_JOB_
Reproduce word for word the part of the entries that opens with the line containing "Correct, creamy soft" and runs through the end of the entries, including that opening line.

_GIVEN RECORDS_
**********

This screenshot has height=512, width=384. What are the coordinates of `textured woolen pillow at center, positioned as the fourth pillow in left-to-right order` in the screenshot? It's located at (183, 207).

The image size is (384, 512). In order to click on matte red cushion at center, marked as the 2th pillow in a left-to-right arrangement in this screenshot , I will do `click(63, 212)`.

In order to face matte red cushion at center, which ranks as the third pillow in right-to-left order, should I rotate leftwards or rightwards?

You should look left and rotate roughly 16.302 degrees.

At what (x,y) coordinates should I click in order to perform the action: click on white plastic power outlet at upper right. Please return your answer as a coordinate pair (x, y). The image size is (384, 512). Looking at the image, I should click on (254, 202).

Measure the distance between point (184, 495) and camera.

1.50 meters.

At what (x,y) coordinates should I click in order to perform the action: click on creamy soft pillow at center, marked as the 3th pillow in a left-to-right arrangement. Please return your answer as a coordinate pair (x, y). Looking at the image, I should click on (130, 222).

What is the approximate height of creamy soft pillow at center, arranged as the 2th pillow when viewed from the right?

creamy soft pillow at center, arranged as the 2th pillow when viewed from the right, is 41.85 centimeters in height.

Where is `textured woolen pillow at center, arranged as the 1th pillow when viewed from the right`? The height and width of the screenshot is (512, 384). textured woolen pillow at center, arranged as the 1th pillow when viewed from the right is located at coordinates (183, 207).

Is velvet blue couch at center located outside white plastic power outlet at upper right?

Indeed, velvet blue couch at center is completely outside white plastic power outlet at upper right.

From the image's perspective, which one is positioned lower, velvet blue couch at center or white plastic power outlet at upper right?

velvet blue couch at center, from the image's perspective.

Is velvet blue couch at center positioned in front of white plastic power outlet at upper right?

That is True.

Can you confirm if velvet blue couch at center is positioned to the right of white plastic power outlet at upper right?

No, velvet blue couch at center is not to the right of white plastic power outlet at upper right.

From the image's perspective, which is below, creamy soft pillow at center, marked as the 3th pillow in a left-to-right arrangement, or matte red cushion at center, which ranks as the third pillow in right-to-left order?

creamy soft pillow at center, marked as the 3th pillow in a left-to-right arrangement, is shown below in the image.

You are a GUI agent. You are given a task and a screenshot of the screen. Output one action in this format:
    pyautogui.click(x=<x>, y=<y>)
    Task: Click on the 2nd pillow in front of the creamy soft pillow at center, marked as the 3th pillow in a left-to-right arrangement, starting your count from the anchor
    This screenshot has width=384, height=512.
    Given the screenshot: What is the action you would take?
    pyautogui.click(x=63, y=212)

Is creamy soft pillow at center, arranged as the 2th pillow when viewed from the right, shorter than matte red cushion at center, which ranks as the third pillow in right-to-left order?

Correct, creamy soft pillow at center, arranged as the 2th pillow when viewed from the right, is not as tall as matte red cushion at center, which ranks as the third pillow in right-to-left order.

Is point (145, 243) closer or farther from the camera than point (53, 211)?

**********

_TASK ANSWER_
Correct, creamy soft pillow at center, arranged as the 2th pillow when viewed from the right, is not as tall as matte red cushion at center, which ranks as the third pillow in right-to-left order.

Is point (145, 243) closer or farther from the camera than point (53, 211)?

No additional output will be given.